Task: Gather every line of the records that contains the string "kern", and copy each one.

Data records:
****************************************
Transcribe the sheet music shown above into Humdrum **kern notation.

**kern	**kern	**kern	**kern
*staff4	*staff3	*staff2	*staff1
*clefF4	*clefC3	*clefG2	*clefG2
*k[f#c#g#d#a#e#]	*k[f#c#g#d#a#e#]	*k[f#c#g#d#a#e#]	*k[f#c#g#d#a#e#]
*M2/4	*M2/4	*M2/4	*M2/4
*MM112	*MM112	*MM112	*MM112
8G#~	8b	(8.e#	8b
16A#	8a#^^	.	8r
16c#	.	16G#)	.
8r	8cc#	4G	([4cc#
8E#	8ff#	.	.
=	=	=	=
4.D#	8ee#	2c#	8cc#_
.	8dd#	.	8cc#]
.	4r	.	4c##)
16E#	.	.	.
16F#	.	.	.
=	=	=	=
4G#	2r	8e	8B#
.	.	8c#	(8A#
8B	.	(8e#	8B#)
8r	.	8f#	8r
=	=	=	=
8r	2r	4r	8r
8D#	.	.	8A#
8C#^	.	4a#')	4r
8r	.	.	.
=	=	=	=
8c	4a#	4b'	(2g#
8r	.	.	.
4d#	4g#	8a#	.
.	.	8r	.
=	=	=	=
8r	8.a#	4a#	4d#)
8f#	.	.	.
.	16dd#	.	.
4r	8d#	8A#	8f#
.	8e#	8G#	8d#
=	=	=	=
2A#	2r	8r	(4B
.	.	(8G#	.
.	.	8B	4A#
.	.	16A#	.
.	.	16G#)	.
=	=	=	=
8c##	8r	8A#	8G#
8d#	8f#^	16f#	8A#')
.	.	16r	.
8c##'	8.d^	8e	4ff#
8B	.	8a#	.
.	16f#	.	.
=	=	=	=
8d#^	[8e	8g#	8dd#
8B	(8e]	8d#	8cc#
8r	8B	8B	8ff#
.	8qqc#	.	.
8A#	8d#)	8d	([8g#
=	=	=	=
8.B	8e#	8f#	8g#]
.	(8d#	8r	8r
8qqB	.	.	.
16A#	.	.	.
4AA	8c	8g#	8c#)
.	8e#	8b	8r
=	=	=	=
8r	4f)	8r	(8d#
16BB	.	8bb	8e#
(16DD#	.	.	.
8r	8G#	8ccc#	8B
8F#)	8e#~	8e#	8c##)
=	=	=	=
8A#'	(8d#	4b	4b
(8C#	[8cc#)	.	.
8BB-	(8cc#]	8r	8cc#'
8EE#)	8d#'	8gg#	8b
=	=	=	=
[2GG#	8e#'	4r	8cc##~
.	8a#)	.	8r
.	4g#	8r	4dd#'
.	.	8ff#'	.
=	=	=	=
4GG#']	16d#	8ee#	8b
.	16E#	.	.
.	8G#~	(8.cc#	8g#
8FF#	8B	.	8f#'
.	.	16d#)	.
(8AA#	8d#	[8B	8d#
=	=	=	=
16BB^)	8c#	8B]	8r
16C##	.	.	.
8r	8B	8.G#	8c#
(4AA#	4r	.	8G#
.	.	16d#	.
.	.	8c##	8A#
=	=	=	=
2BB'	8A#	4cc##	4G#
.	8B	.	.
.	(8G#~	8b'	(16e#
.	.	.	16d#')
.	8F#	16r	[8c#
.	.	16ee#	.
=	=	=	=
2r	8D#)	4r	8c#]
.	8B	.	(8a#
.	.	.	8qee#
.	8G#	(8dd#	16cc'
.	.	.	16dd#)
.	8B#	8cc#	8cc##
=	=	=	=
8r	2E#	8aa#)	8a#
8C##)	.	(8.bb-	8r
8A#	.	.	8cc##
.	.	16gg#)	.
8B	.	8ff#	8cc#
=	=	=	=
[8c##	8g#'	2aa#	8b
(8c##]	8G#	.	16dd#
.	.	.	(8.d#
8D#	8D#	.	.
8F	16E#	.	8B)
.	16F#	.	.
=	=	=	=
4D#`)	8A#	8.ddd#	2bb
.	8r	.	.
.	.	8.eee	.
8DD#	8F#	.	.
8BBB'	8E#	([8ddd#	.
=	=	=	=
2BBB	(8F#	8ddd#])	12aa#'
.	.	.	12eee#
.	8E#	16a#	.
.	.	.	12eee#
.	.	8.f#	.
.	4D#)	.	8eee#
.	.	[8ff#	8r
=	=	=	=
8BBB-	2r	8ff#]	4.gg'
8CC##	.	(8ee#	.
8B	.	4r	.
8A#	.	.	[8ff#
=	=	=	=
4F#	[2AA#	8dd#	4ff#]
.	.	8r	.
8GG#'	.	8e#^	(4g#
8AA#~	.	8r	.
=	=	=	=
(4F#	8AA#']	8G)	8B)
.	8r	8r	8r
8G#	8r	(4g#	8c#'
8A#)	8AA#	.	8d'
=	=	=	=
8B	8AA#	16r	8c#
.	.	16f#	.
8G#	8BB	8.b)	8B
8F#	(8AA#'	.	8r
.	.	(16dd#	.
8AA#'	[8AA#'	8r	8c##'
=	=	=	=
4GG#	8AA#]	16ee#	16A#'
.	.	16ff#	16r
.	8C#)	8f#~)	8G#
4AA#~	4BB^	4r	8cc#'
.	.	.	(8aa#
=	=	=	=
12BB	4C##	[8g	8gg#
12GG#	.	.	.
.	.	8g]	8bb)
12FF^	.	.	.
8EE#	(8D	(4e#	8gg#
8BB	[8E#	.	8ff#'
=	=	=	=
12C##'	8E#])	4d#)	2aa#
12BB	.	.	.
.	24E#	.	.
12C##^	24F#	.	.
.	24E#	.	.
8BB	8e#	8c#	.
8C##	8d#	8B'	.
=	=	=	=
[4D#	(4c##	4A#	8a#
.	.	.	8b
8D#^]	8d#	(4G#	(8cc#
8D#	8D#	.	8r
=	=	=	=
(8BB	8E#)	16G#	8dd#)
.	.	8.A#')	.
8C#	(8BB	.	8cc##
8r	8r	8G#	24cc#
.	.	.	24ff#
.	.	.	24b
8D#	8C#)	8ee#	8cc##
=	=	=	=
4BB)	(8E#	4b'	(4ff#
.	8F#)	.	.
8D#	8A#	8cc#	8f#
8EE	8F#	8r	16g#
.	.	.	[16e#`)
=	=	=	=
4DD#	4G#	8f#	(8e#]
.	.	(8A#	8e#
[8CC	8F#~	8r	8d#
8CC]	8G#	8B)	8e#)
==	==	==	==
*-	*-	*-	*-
****************************************
Completed task:
Transcribe the sheet music shown above into Humdrum **kern notation.
**kern	**kern	**kern	**kern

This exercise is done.